EXERCISE DIRECTIONS:
Exactly repeat all the records below, omitting the images they hold.

•••••

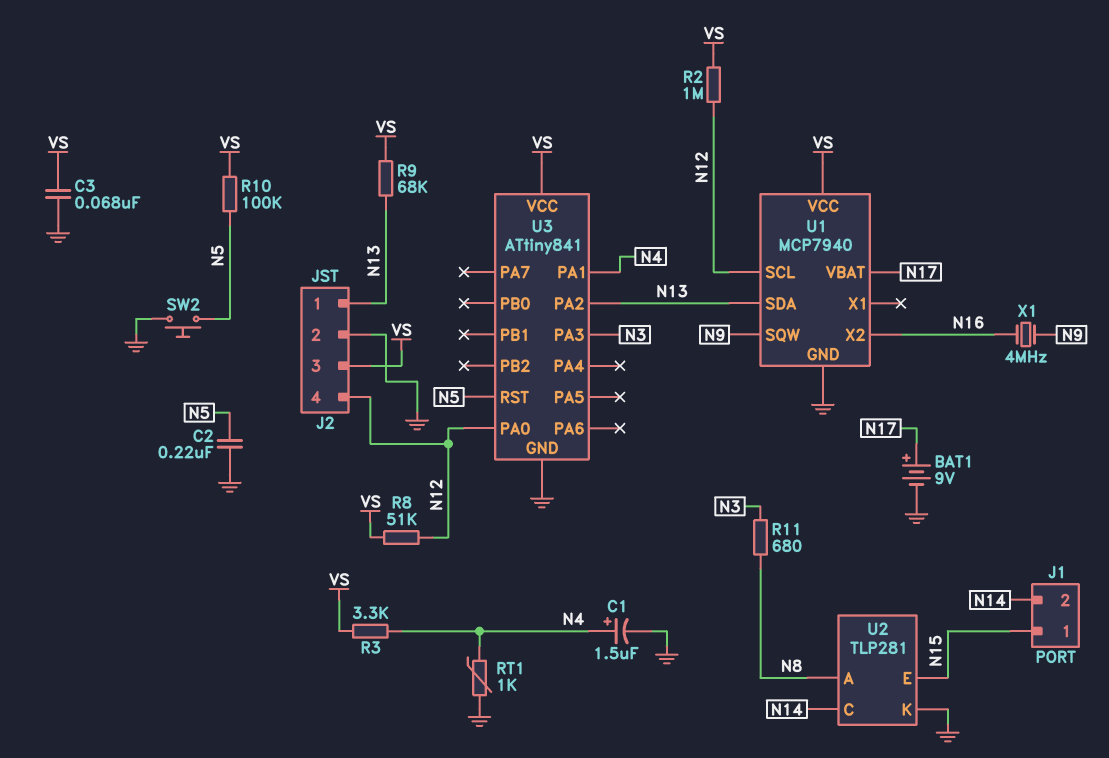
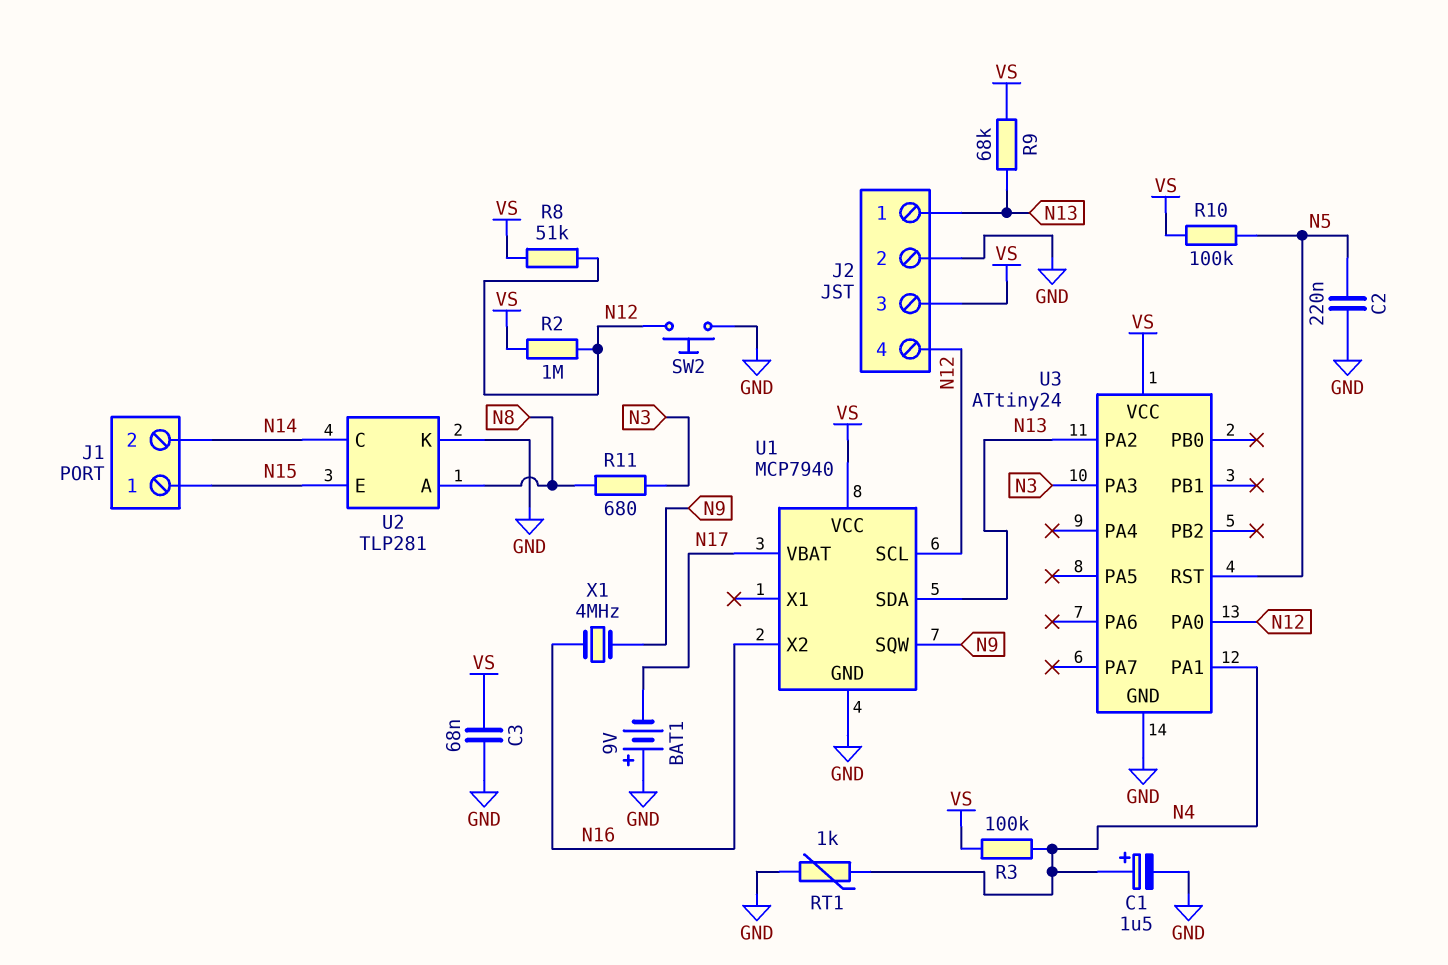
BAT1: 9V (plus N17, minus GND) -> 9V (plus GND, minus N17)
R3: 3.3k (N4, VS) -> 100k (N4, VS)
SW2: button (GND, N5) -> button (GND, N12)
U3: ATtiny841 -> ATtiny24

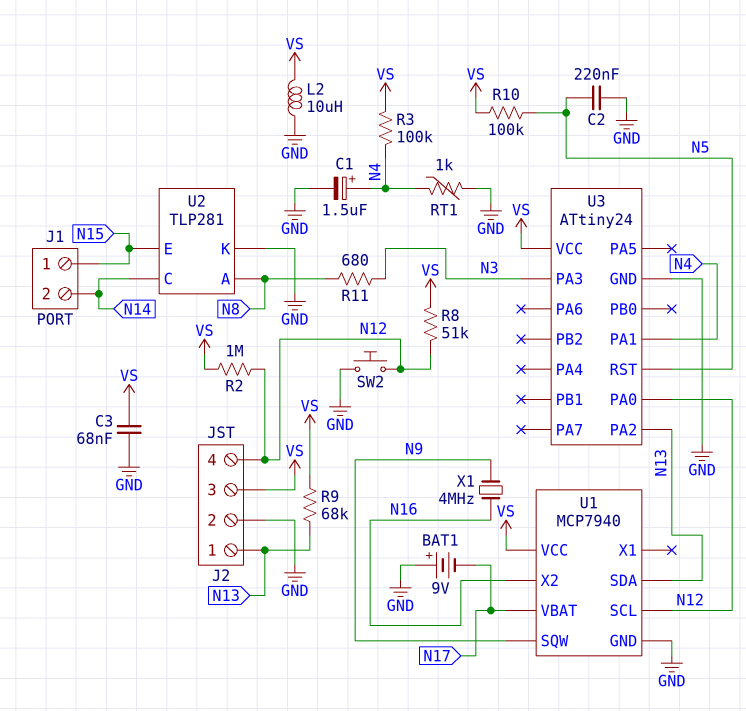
L2: none -> 10uH (GND, VS)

•••••

TASK SOLUTION:
BAT1: 9V (plus N17, minus GND) -> 9V (plus GND, minus N17)
R3: 3.3k (N4, VS) -> 100k (N4, VS)
SW2: button (GND, N5) -> button (GND, N12)
U3: ATtiny841 -> ATtiny24

L2: none -> 10uH (GND, VS)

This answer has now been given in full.